Nothing but the lines from the one containing "<330 97 65 62>" through the end of the entries below should be set down, each exactly as written.

* **The input**:

__________

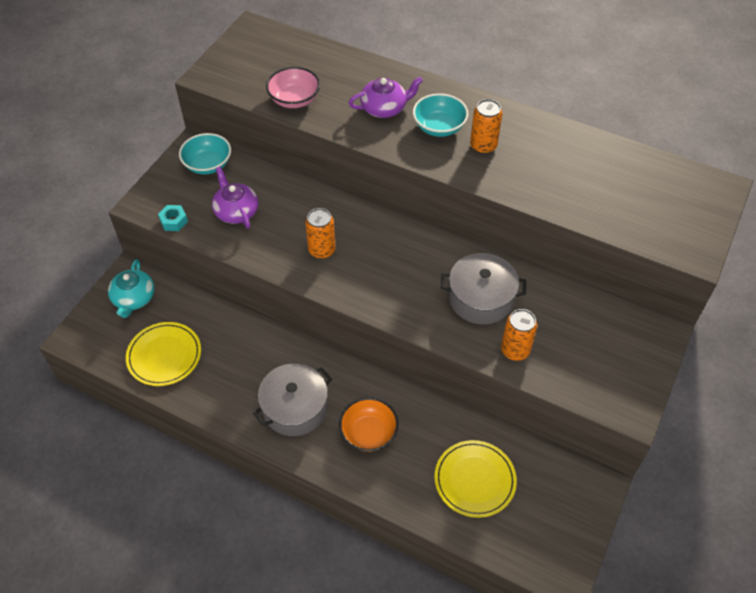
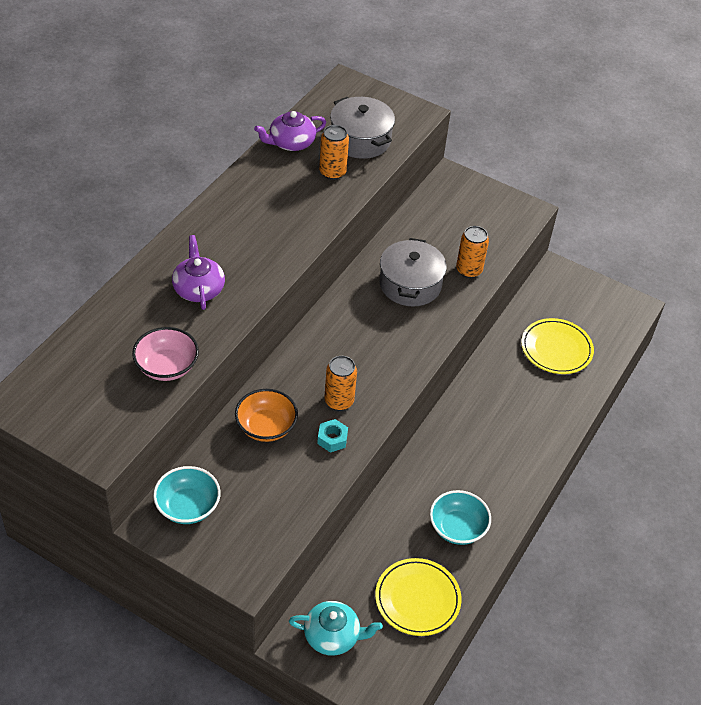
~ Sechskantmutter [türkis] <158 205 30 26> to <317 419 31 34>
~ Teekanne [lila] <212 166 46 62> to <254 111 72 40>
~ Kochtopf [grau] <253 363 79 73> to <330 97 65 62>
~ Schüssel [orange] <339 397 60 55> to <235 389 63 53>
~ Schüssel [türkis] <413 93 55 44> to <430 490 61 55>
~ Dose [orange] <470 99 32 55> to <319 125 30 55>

__________

* **Response**:
~ Kochtopf [grau] <253 363 79 73> to <330 97 65 62>
~ Schüssel [orange] <339 397 60 55> to <235 389 63 53>
~ Schüssel [türkis] <413 93 55 44> to <430 490 61 55>
~ Dose [orange] <470 99 32 55> to <319 125 30 55>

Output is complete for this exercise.